[Stored entries]
- - - - - - -

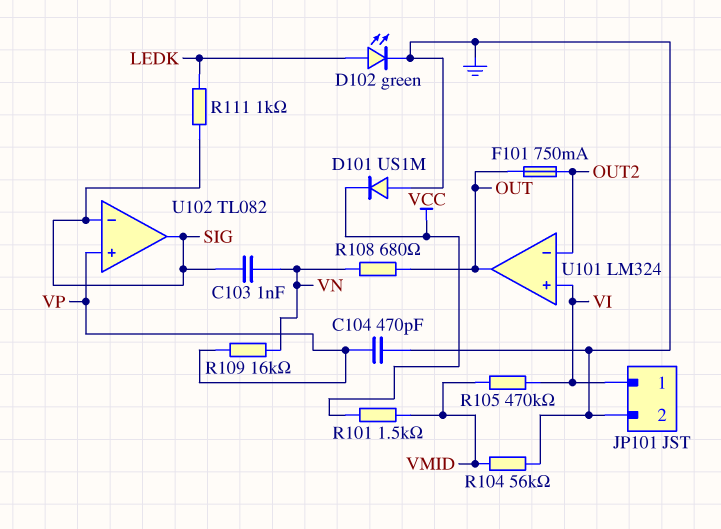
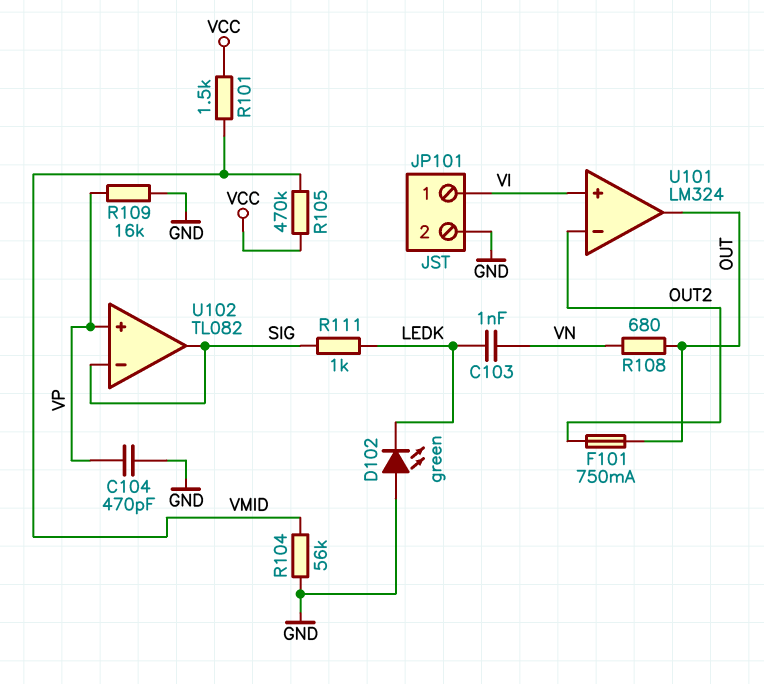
C103: 1nF (SIG, VN) -> 1nF (LEDK, VN)
D101: diode US1M (A GND, K VCC) -> none
D102: LED green (A LEDK, K GND) -> LED green (A GND, K LEDK)
R105: 470k (VI, VMID) -> 470k (VCC, VMID)
R109: 16k (VN, VP) -> 16k (GND, VP)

- - - - - - -

-- What is being asked --
Every record above must be copied exactly, and no picture may appear in the copy.

-- Response to the exercise --
C103: 1nF (SIG, VN) -> 1nF (LEDK, VN)
D101: diode US1M (A GND, K VCC) -> none
D102: LED green (A LEDK, K GND) -> LED green (A GND, K LEDK)
R105: 470k (VI, VMID) -> 470k (VCC, VMID)
R109: 16k (VN, VP) -> 16k (GND, VP)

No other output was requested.